# [Exercise aim]
Bring together all lines of the material below that contain the string "none".

# [Dataset section]
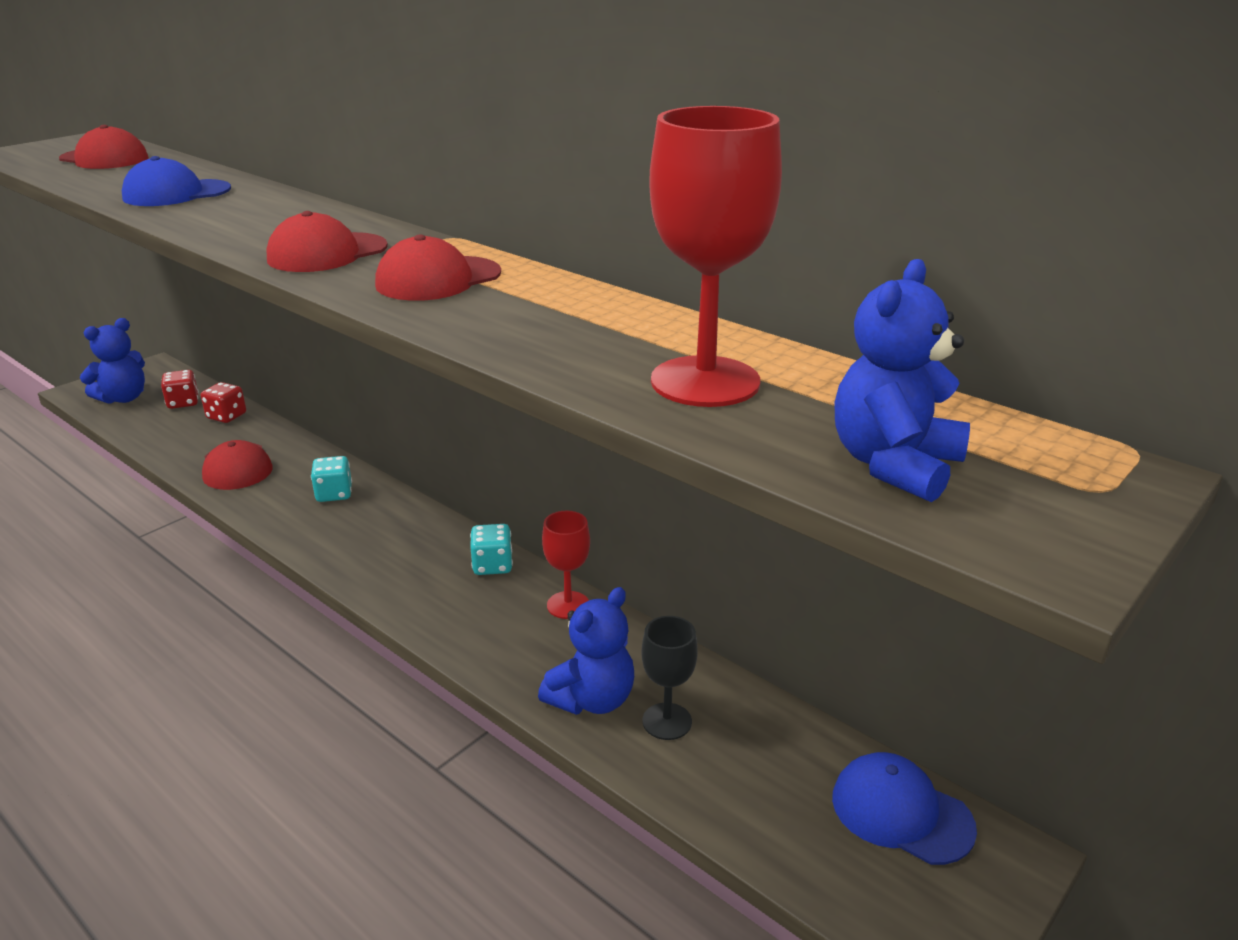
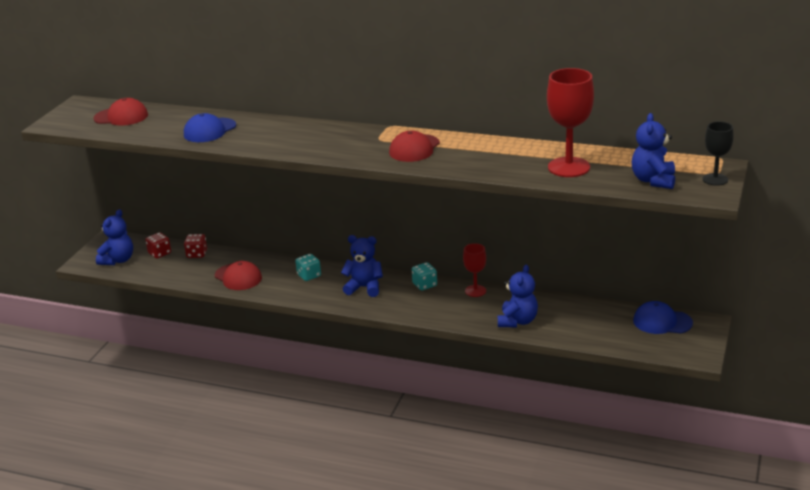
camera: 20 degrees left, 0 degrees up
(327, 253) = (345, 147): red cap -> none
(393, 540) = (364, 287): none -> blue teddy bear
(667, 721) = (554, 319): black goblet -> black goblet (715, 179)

# [Exercise response]
(327, 253) = (345, 147): red cap -> none
(393, 540) = (364, 287): none -> blue teddy bear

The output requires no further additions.